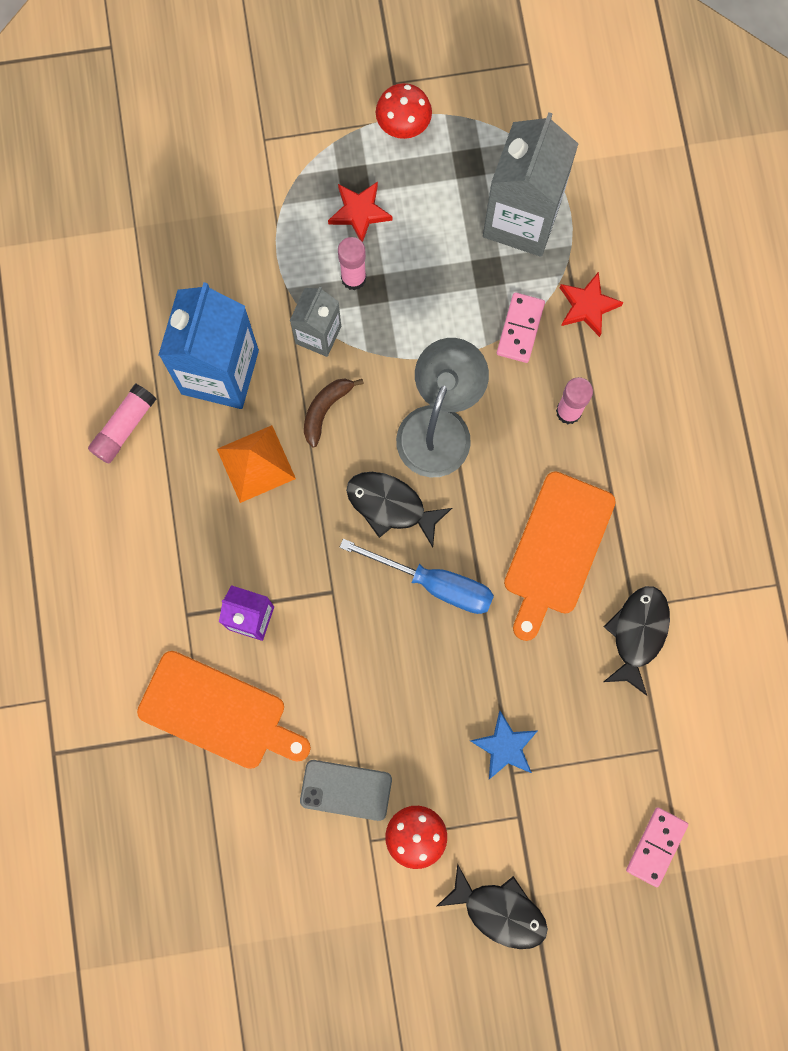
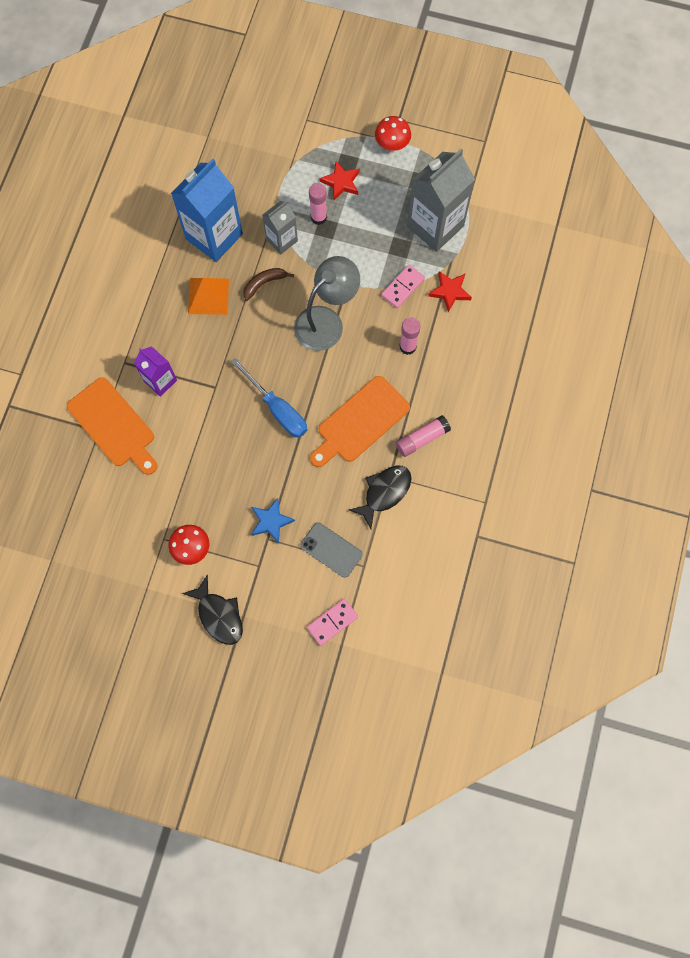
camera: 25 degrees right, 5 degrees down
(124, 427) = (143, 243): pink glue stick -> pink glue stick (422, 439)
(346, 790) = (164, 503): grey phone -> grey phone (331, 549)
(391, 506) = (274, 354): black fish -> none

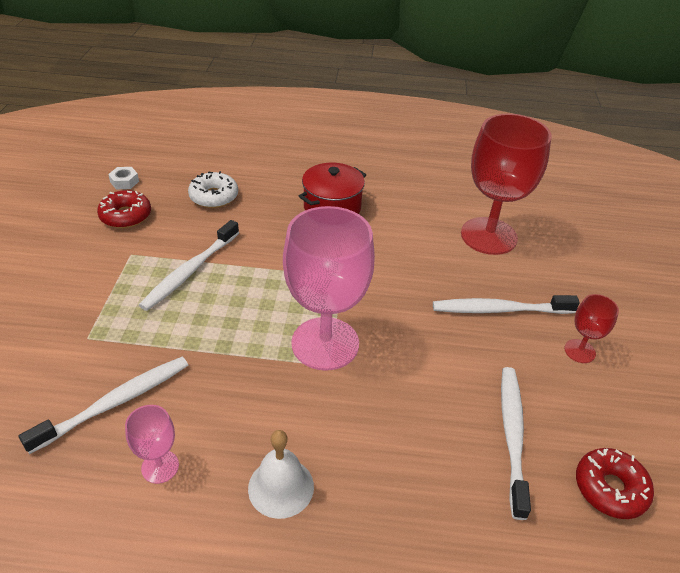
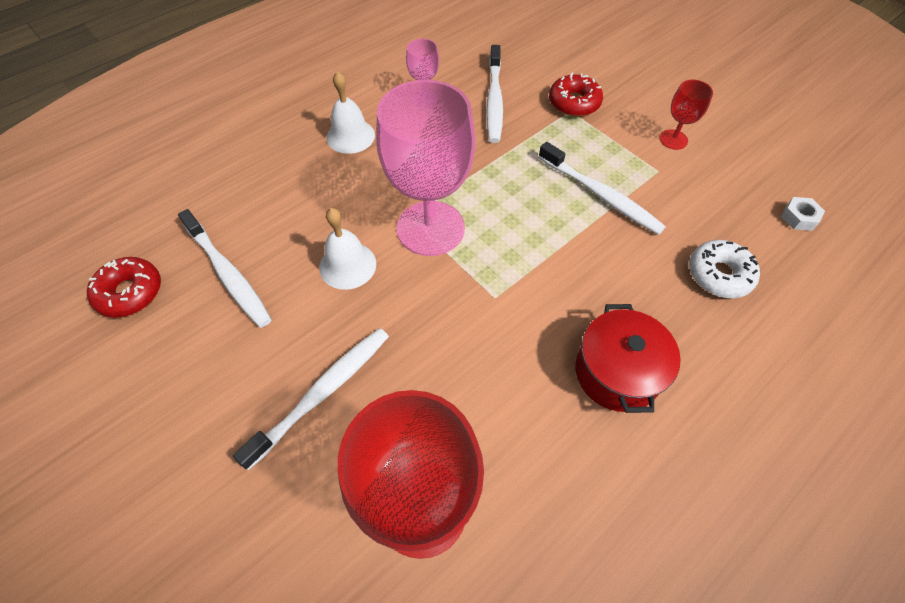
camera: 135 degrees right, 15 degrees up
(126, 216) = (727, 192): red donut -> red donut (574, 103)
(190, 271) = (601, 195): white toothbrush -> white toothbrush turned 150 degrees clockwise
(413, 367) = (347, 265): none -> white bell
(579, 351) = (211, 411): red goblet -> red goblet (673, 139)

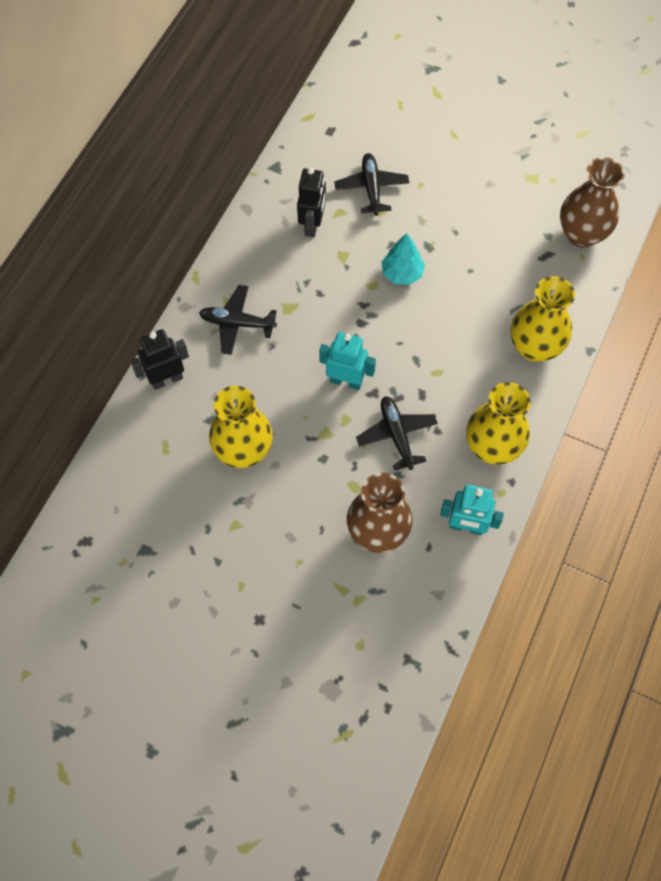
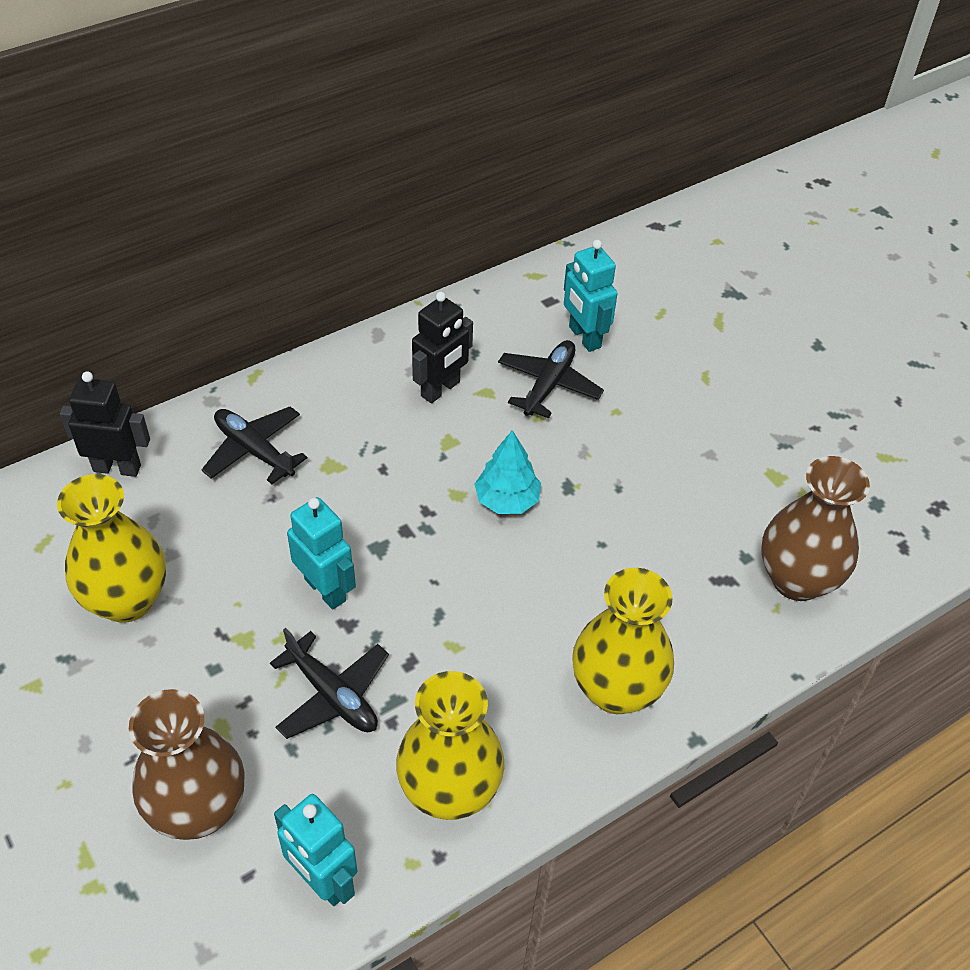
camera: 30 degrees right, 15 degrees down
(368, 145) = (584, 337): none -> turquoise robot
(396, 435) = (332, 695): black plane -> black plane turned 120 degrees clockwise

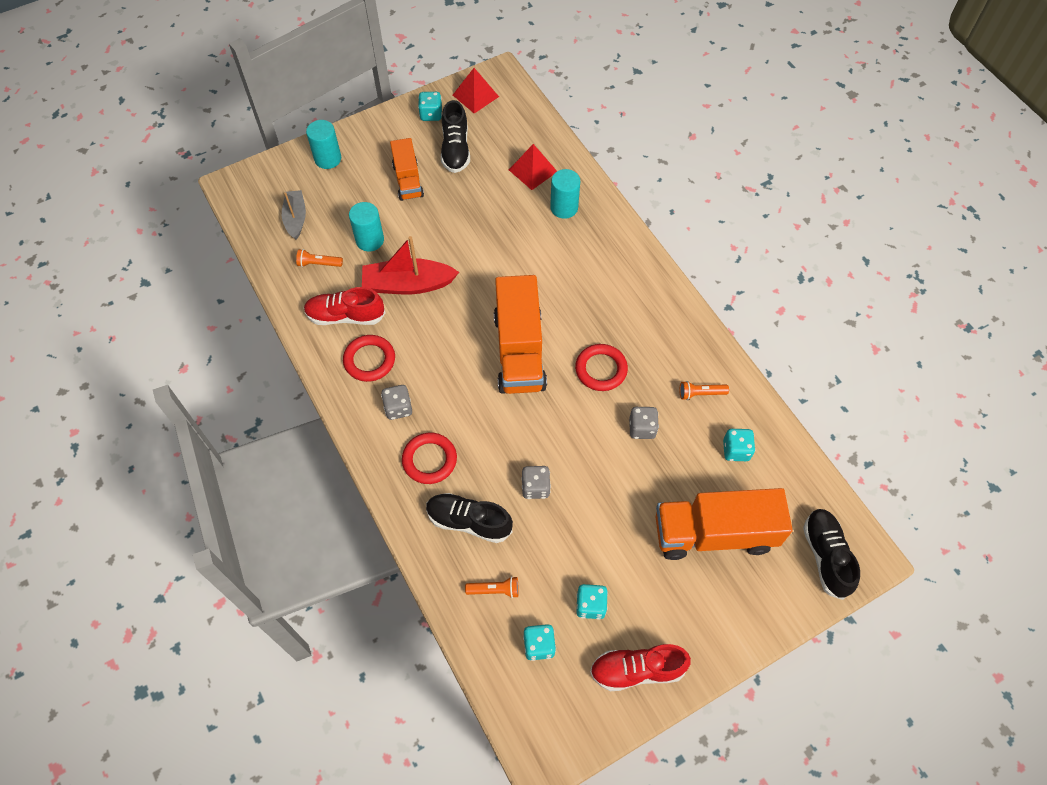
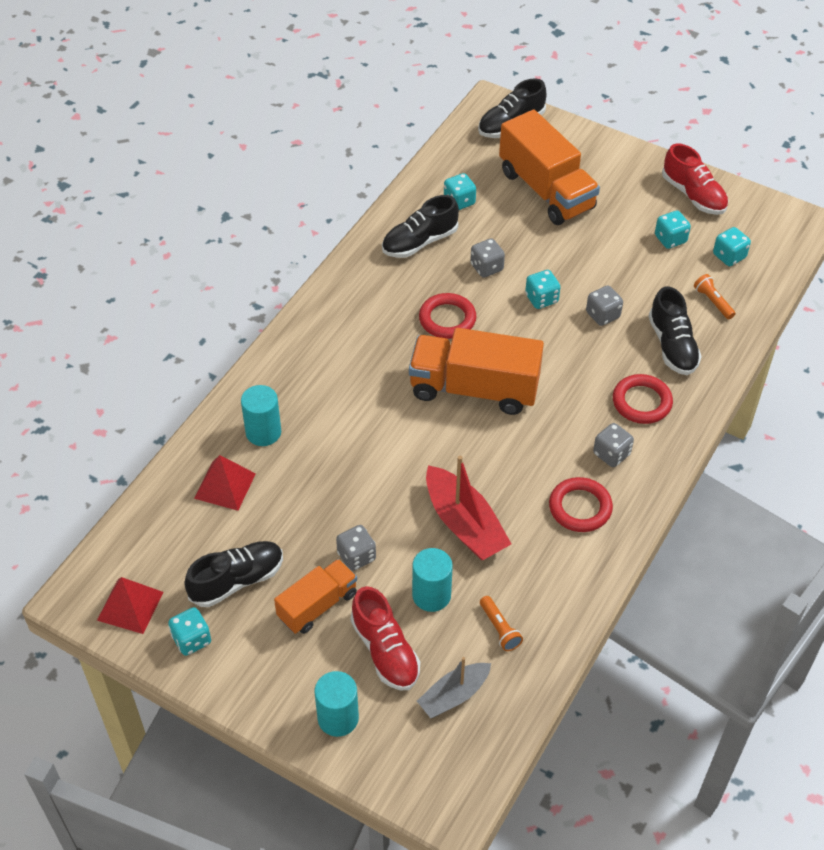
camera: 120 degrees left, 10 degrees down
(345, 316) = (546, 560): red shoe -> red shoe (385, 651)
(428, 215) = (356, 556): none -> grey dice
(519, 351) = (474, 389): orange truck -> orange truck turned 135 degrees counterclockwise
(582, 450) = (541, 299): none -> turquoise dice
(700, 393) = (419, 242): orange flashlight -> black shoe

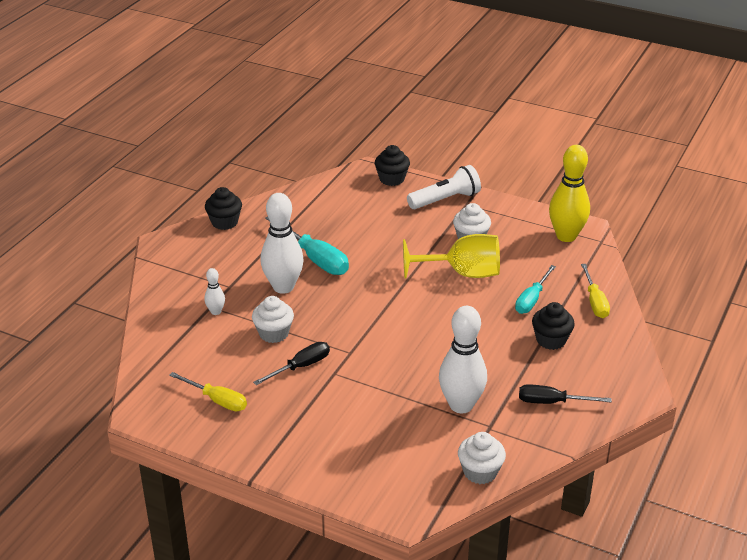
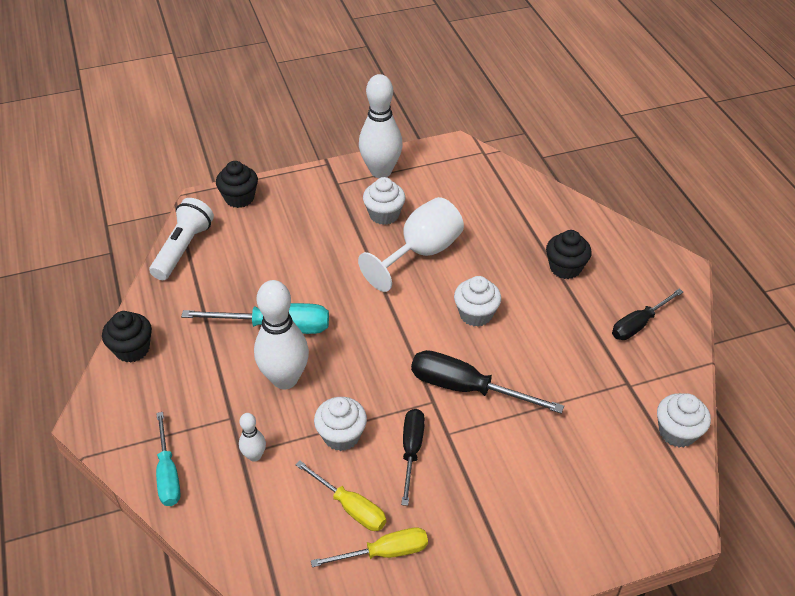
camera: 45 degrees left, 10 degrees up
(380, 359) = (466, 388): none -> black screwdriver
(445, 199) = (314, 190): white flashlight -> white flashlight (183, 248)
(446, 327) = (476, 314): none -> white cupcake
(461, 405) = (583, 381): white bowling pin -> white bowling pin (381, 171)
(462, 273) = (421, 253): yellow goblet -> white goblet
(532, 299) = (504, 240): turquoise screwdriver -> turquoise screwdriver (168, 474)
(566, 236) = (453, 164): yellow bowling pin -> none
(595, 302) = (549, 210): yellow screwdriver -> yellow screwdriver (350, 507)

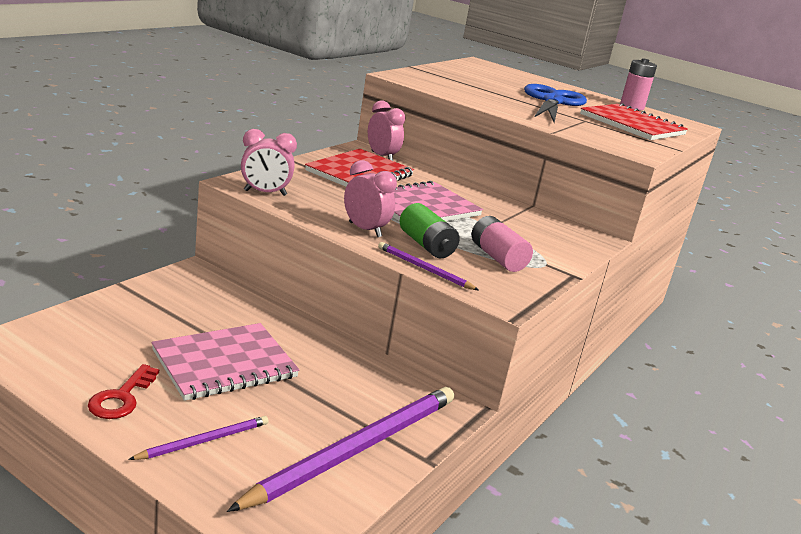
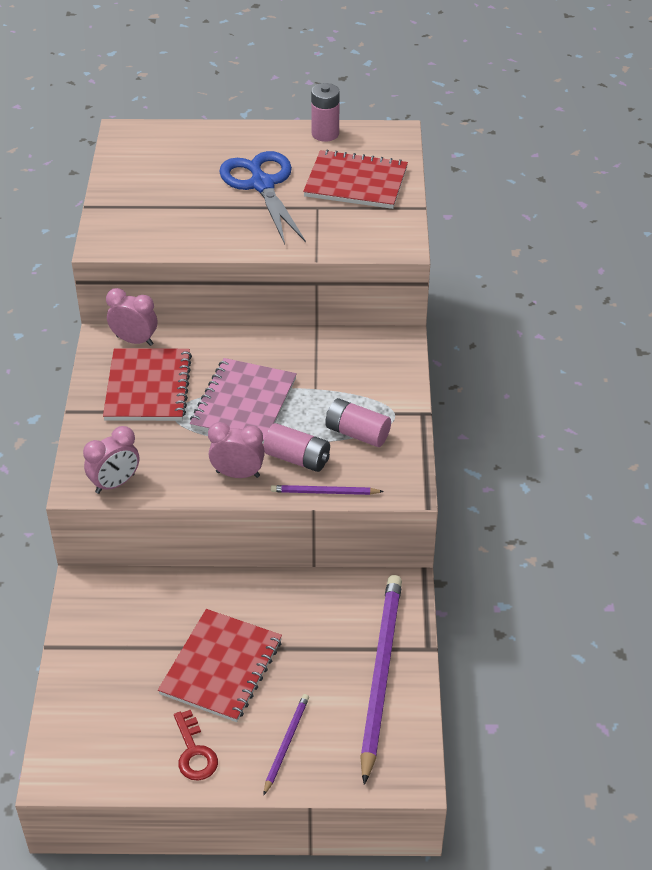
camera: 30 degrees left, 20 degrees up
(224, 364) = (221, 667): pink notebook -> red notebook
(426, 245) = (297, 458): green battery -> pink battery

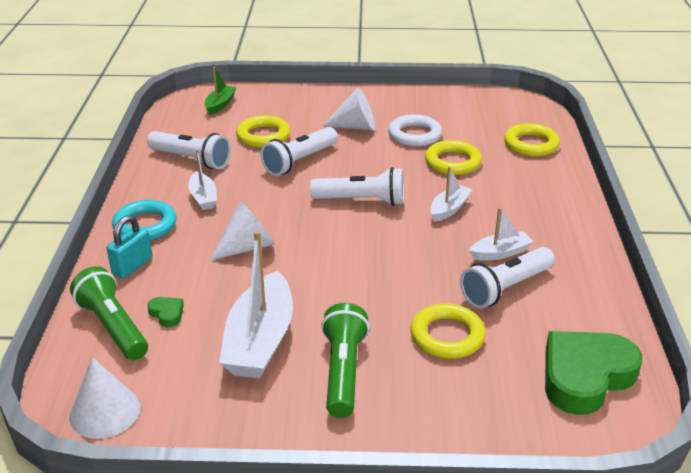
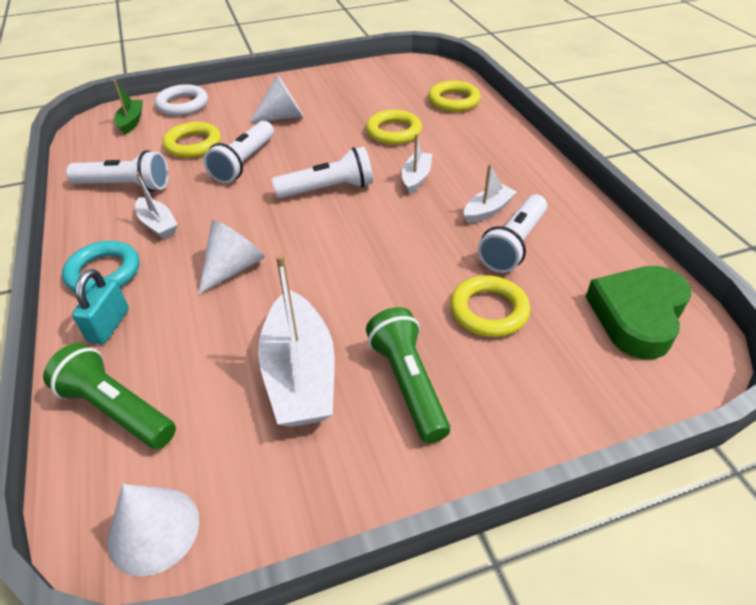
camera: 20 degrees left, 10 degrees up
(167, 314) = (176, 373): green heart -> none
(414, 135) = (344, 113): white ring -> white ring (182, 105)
★ ★ ★ ★ ★
> TASK
Copy out, from the material above, each line in which the string "camera" is found.

> ANSWER TO THIS PROBLEM
camera: 25 degrees right, 5 degrees down
camera: 135 degrees right, 15 degrees up
camera: 30 degrees right, 15 degrees down
camera: 120 degrees left, 10 degrees down
camera: 45 degrees left, 10 degrees up
camera: 30 degrees left, 20 degrees up
camera: 20 degrees left, 10 degrees up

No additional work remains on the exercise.